* [Exercise goal] Would you write out the lines below exactly, from the one containing "black star: rotated" to the very last, but without the pictures?

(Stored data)

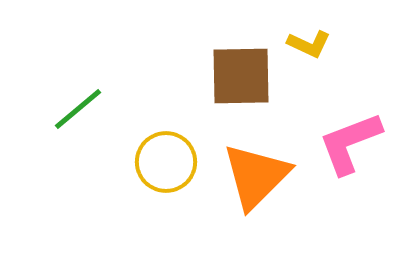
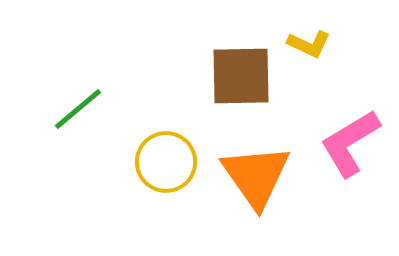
pink L-shape: rotated 10 degrees counterclockwise
orange triangle: rotated 20 degrees counterclockwise
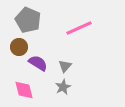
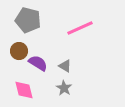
gray pentagon: rotated 10 degrees counterclockwise
pink line: moved 1 px right
brown circle: moved 4 px down
gray triangle: rotated 40 degrees counterclockwise
gray star: moved 1 px right, 1 px down; rotated 14 degrees counterclockwise
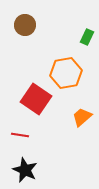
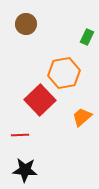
brown circle: moved 1 px right, 1 px up
orange hexagon: moved 2 px left
red square: moved 4 px right, 1 px down; rotated 12 degrees clockwise
red line: rotated 12 degrees counterclockwise
black star: rotated 20 degrees counterclockwise
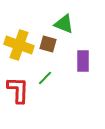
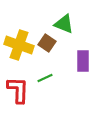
brown square: moved 1 px left, 1 px up; rotated 18 degrees clockwise
green line: rotated 21 degrees clockwise
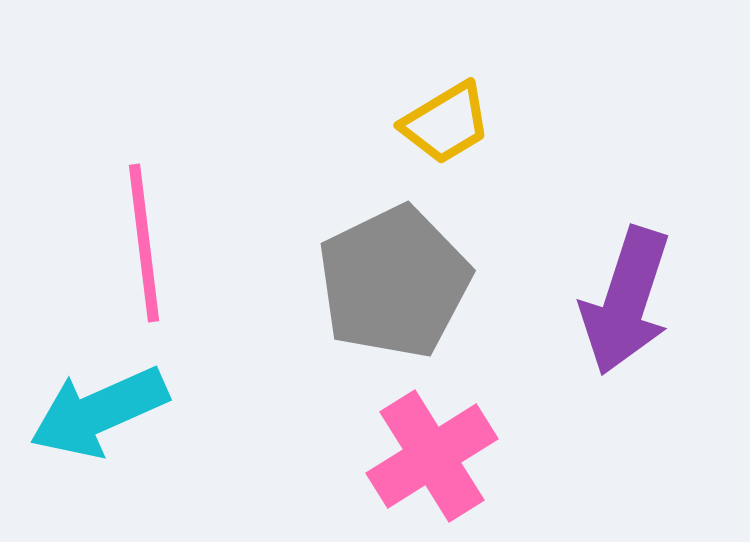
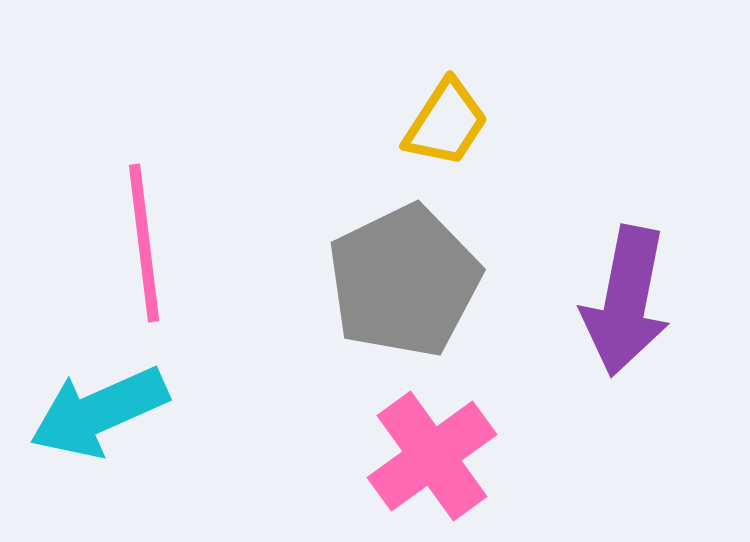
yellow trapezoid: rotated 26 degrees counterclockwise
gray pentagon: moved 10 px right, 1 px up
purple arrow: rotated 7 degrees counterclockwise
pink cross: rotated 4 degrees counterclockwise
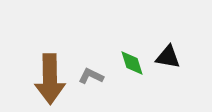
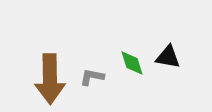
gray L-shape: moved 1 px right, 1 px down; rotated 15 degrees counterclockwise
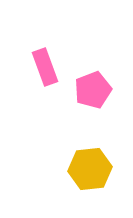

* [Response]
black star: rotated 20 degrees counterclockwise
brown square: moved 1 px left, 1 px up; rotated 18 degrees clockwise
green line: rotated 21 degrees clockwise
yellow trapezoid: rotated 26 degrees counterclockwise
gray pentagon: moved 10 px right, 1 px up
purple arrow: rotated 7 degrees counterclockwise
pink cross: rotated 4 degrees counterclockwise
gray L-shape: moved 1 px right, 1 px down; rotated 15 degrees counterclockwise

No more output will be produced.